Data records:
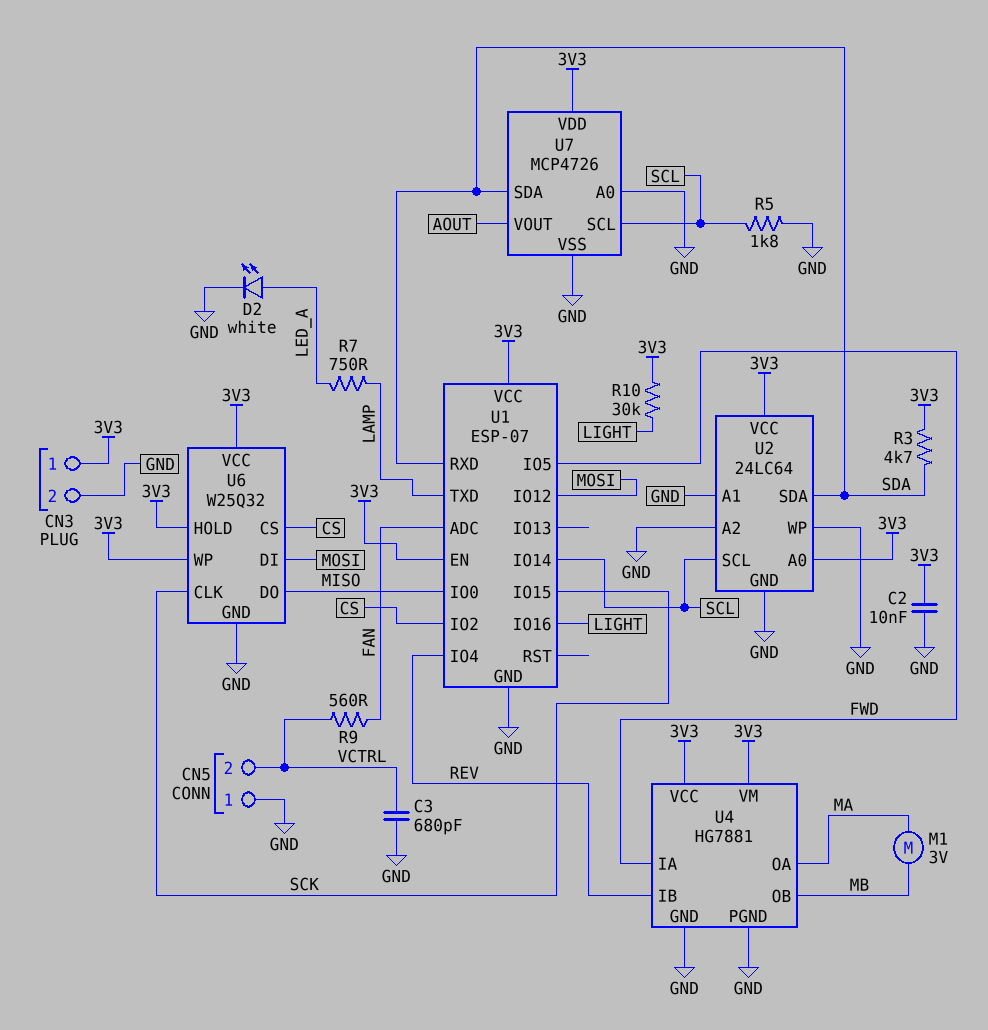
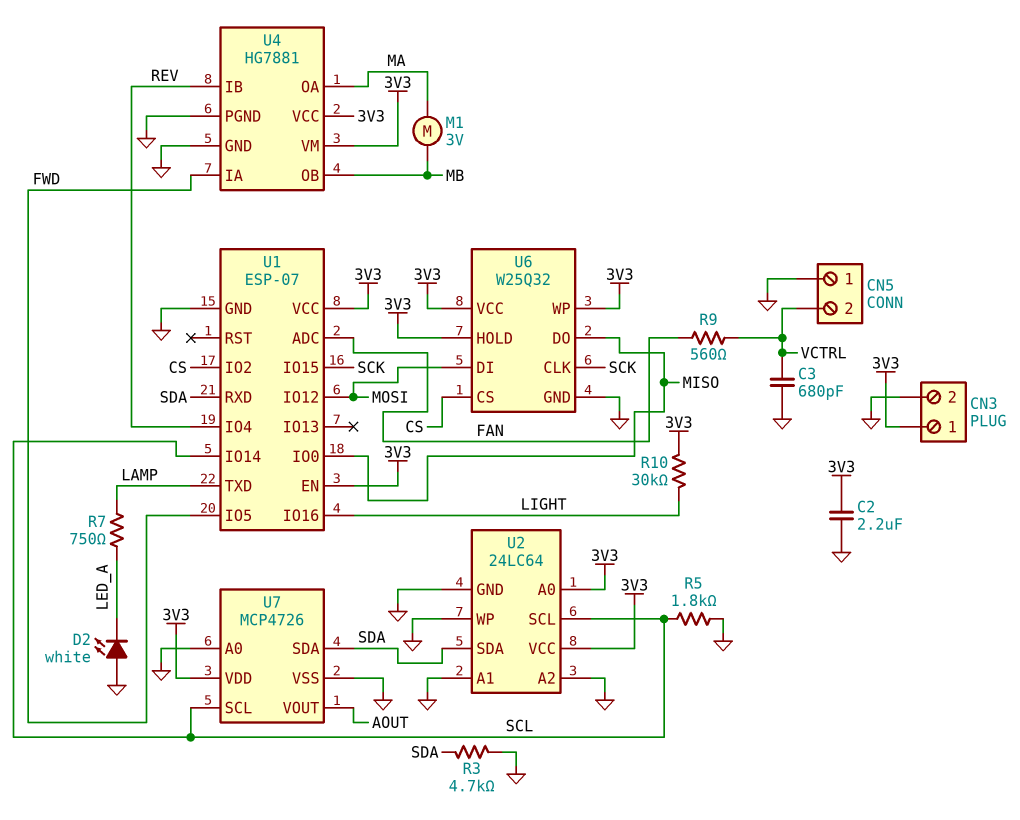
C2: 10nF (3V3, GND) -> 2.2uF (3V3, GND)
D2: LED white (A LED_A, K GND) -> LED white (A GND, K LED_A)
R3: 4.7k (3V3, SDA) -> 4.7k (GND, SDA)

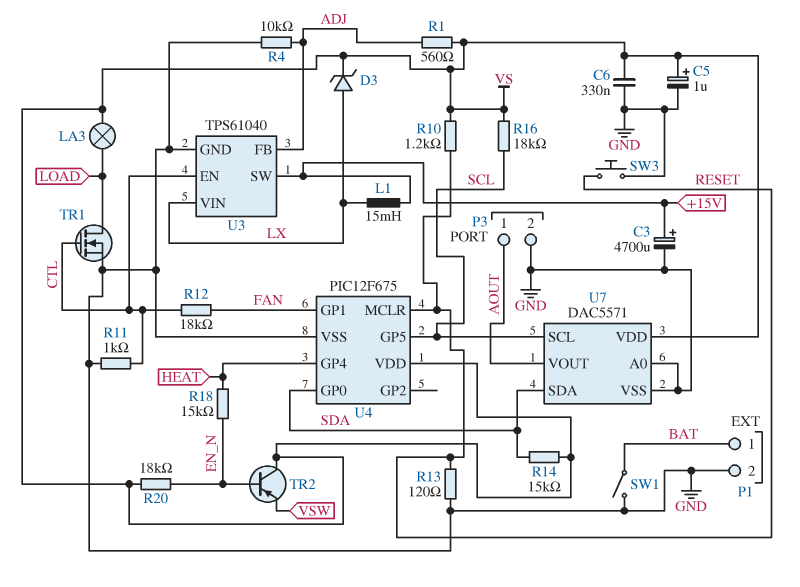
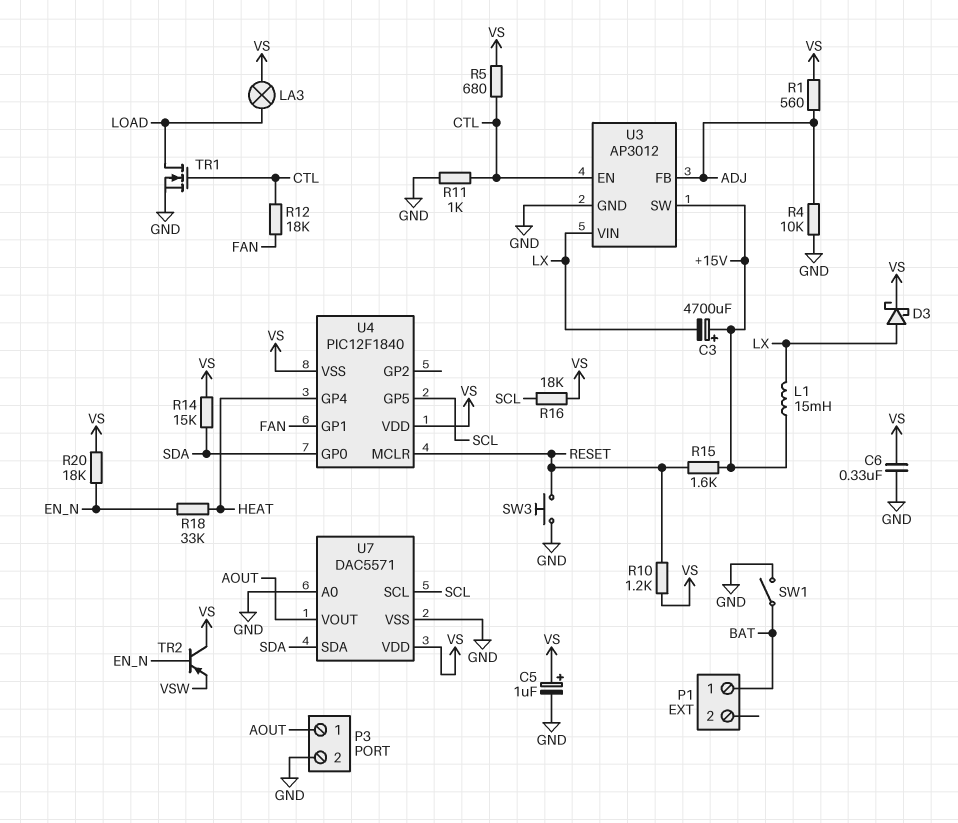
C3: 4700uF (plus +15V, minus GND) -> 4700uF (plus +15V, minus LX)
D3: zener (A LX, K VS) -> schottky (A LX, K VS)
P1 pin 2: GND -> none
R5: none -> 680 (CTL, VS)
R13: 120 (GND, RESET) -> none
R15: none -> 1.6k (+15V, RESET)
R18: 15k (EN_N, HEAT) -> 33k (EN_N, HEAT)
U3: TPS61040 -> AP3012
U4: PIC12F675 -> PIC12F1840
U4 pin VSS: GND -> VS

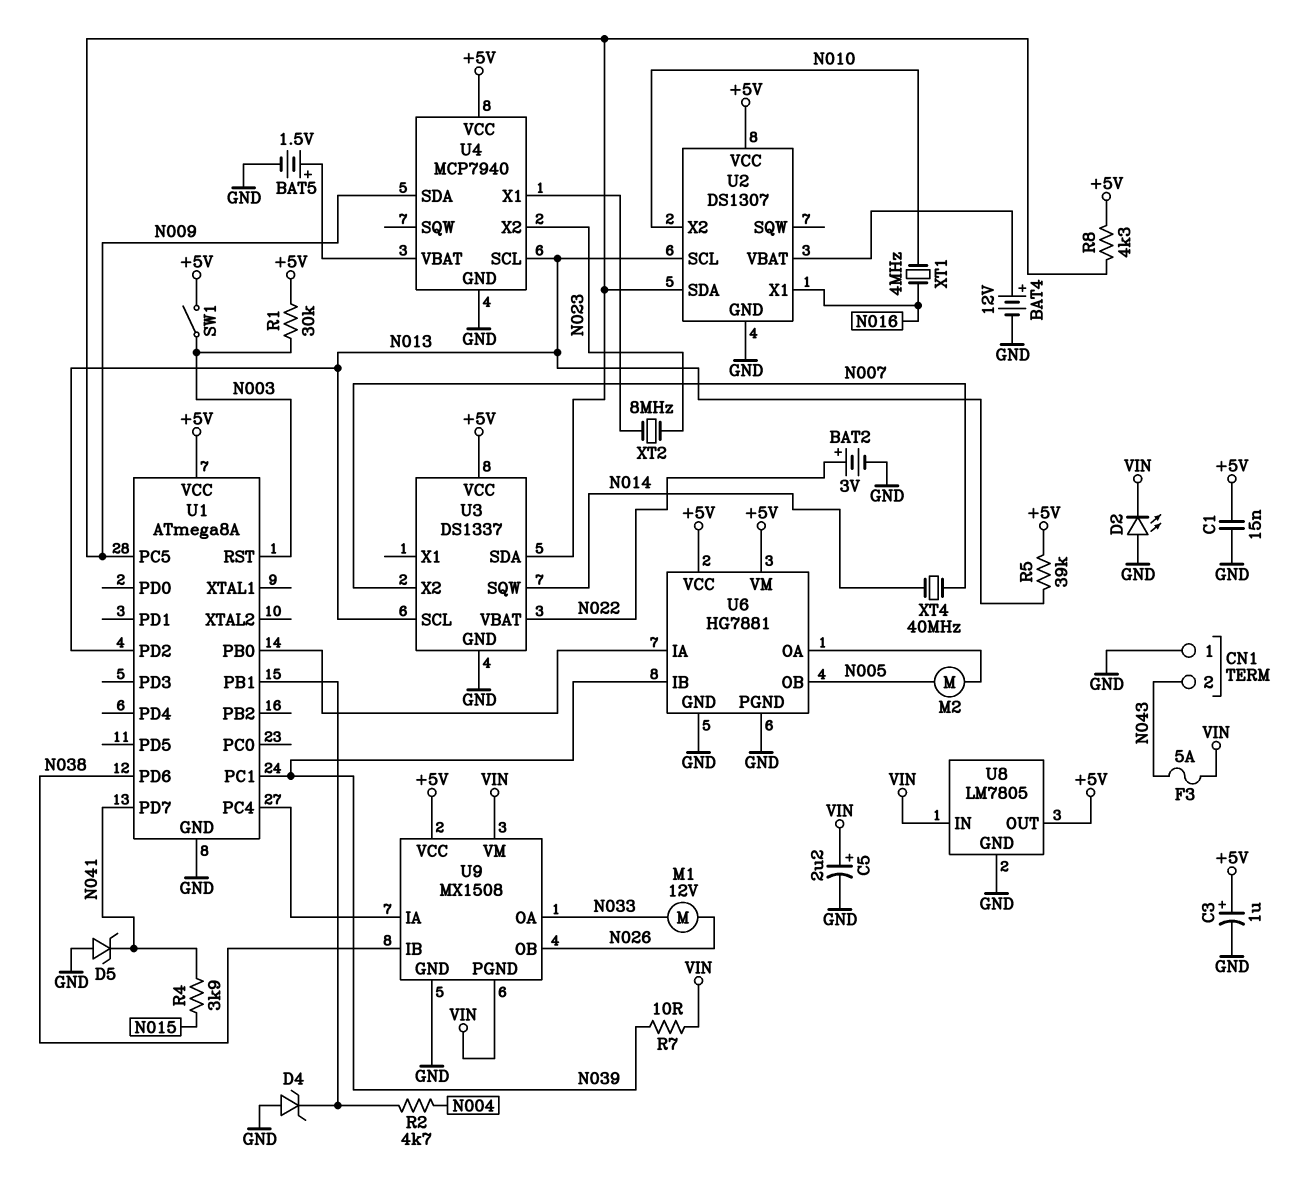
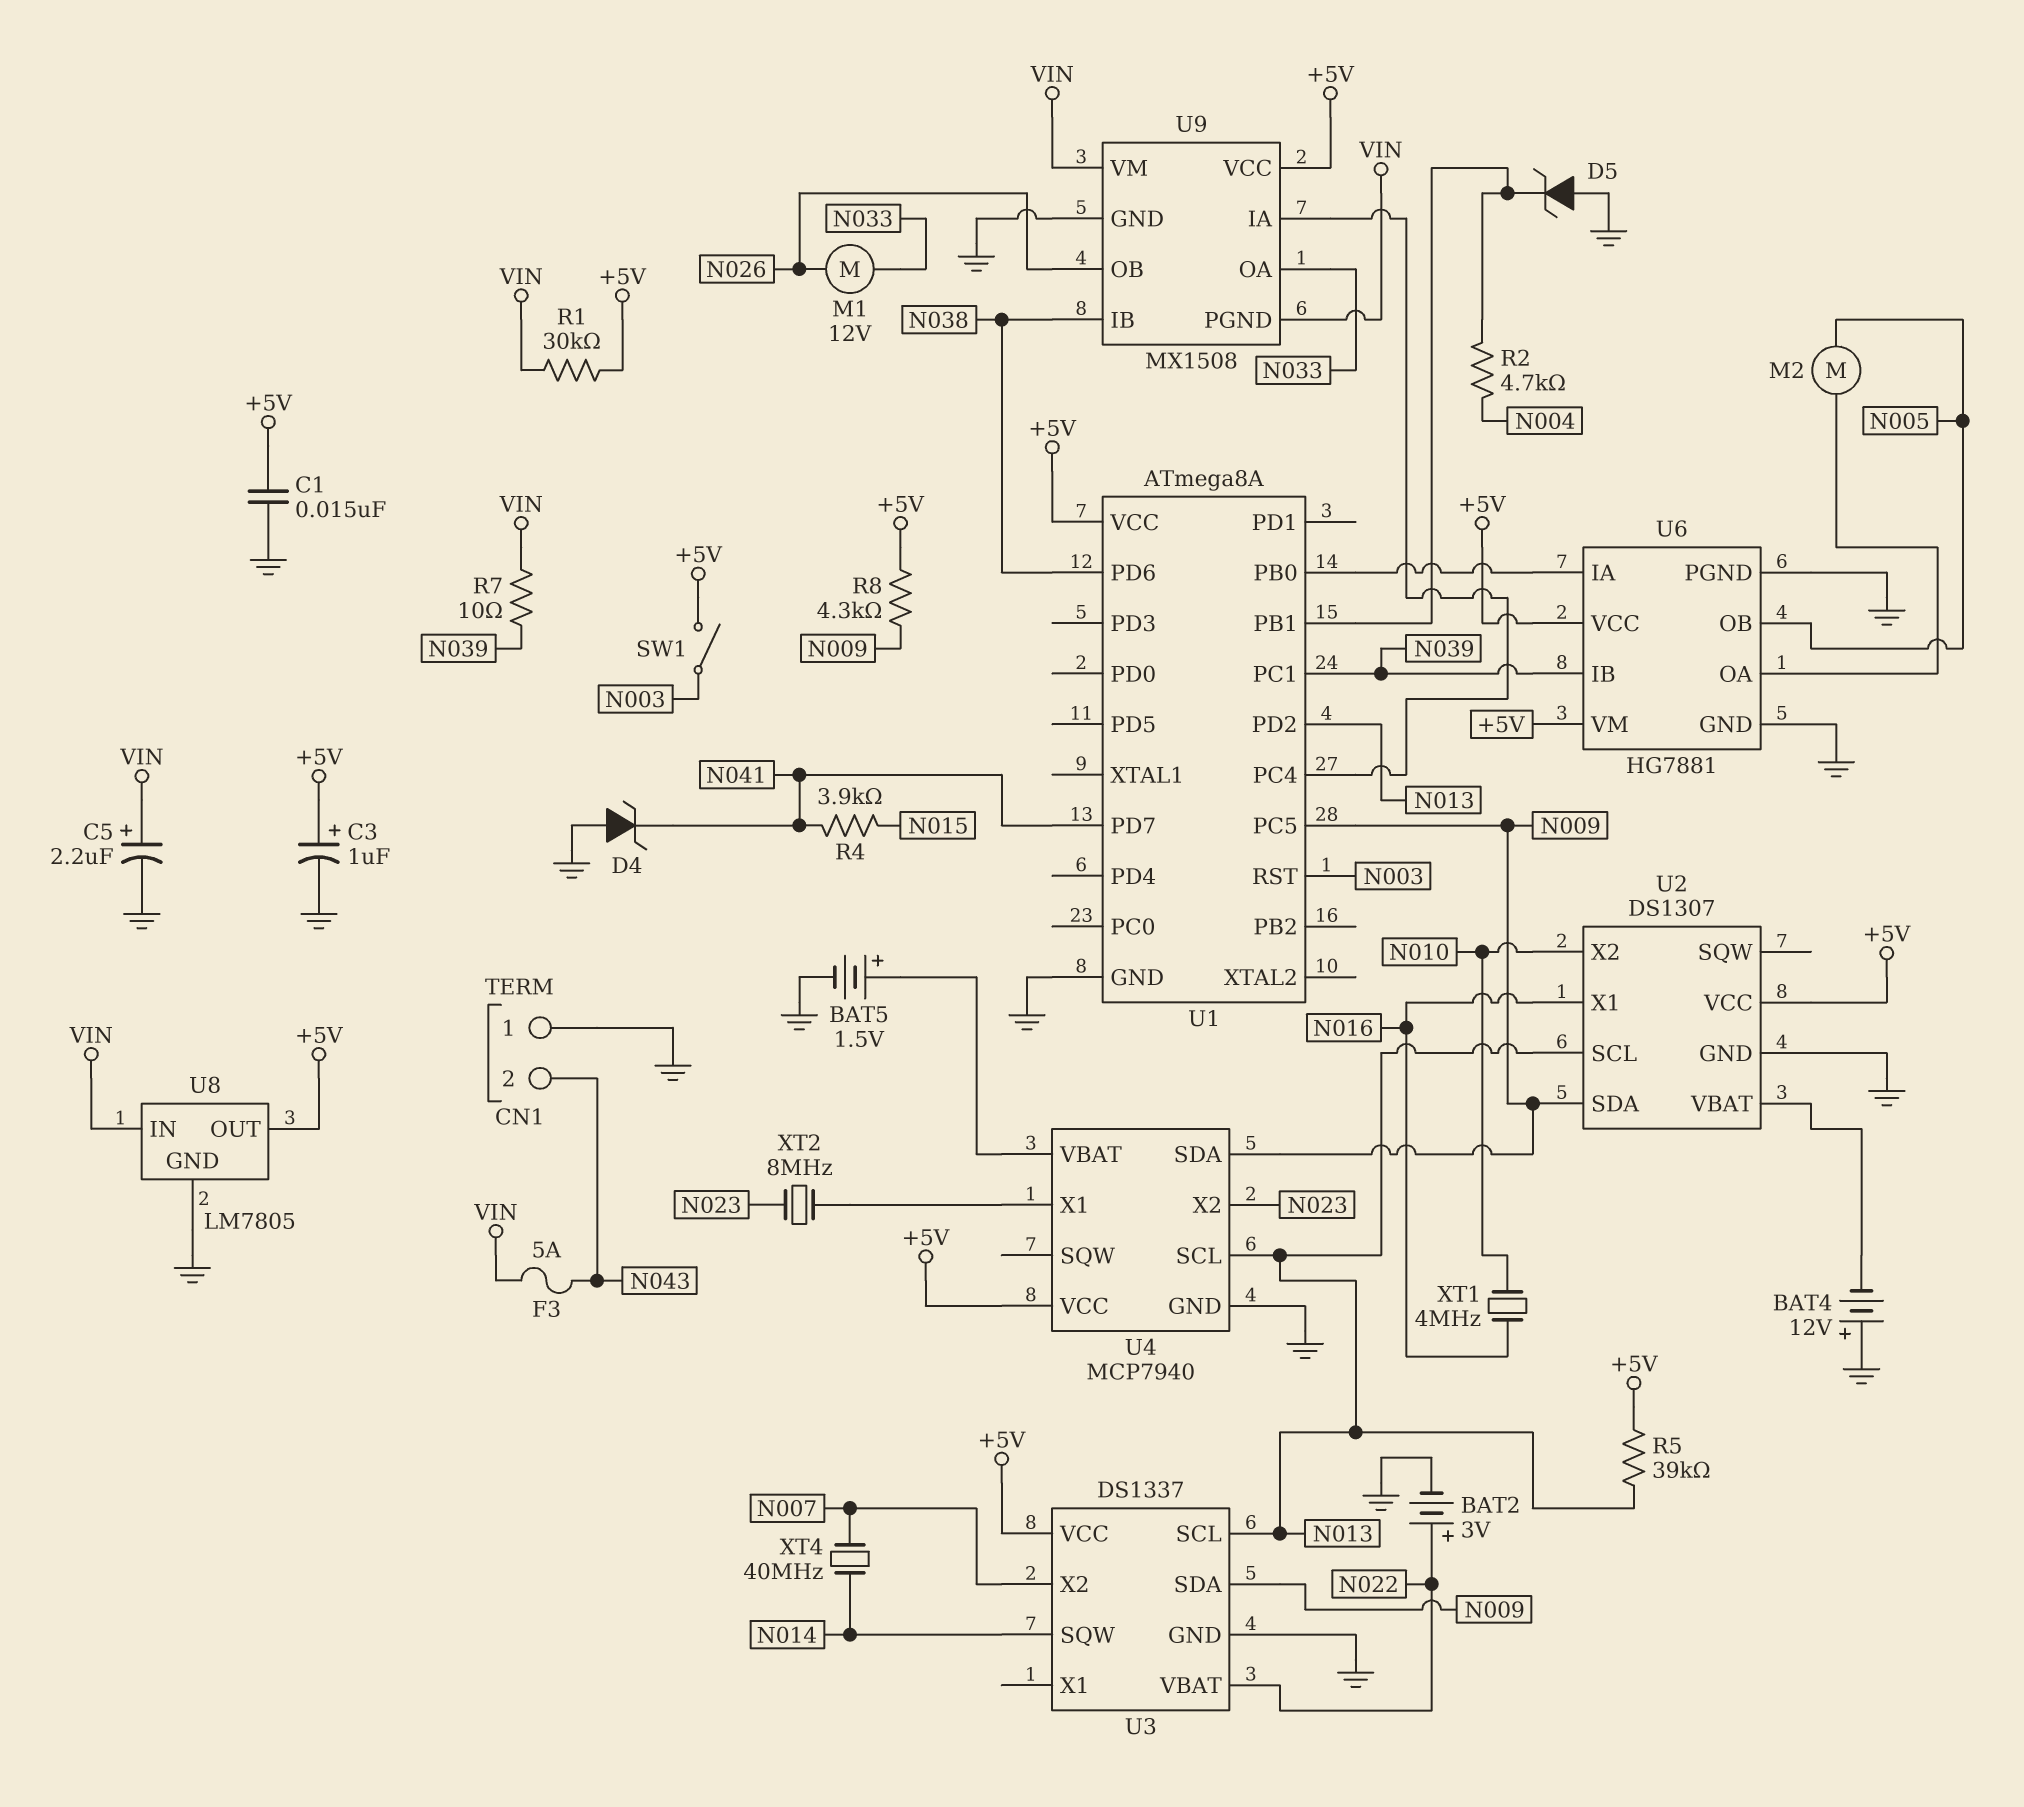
BAT4: 12V (plus U2/VBAT, minus GND) -> 12V (plus GND, minus U2/VBAT)
D2: LED (A GND, K VIN) -> none
D4: zener (A GND, K U1/PB1) -> zener (A GND, K N041)
D5: zener (A GND, K N041) -> zener (A GND, K U1/PB1)
R1: 30k (+5V, N003) -> 30k (+5V, VIN)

_Problem description_
Exactly as written, print each entry, leaving all pictures out.

_Exercise response_
C2: 10nF (3V3, GND) -> 2.2uF (3V3, GND)
D2: LED white (A LED_A, K GND) -> LED white (A GND, K LED_A)
R3: 4.7k (3V3, SDA) -> 4.7k (GND, SDA)

C3: 4700uF (plus +15V, minus GND) -> 4700uF (plus +15V, minus LX)
D3: zener (A LX, K VS) -> schottky (A LX, K VS)
P1 pin 2: GND -> none
R5: none -> 680 (CTL, VS)
R13: 120 (GND, RESET) -> none
R15: none -> 1.6k (+15V, RESET)
R18: 15k (EN_N, HEAT) -> 33k (EN_N, HEAT)
U3: TPS61040 -> AP3012
U4: PIC12F675 -> PIC12F1840
U4 pin VSS: GND -> VS

BAT4: 12V (plus U2/VBAT, minus GND) -> 12V (plus GND, minus U2/VBAT)
D2: LED (A GND, K VIN) -> none
D4: zener (A GND, K U1/PB1) -> zener (A GND, K N041)
D5: zener (A GND, K N041) -> zener (A GND, K U1/PB1)
R1: 30k (+5V, N003) -> 30k (+5V, VIN)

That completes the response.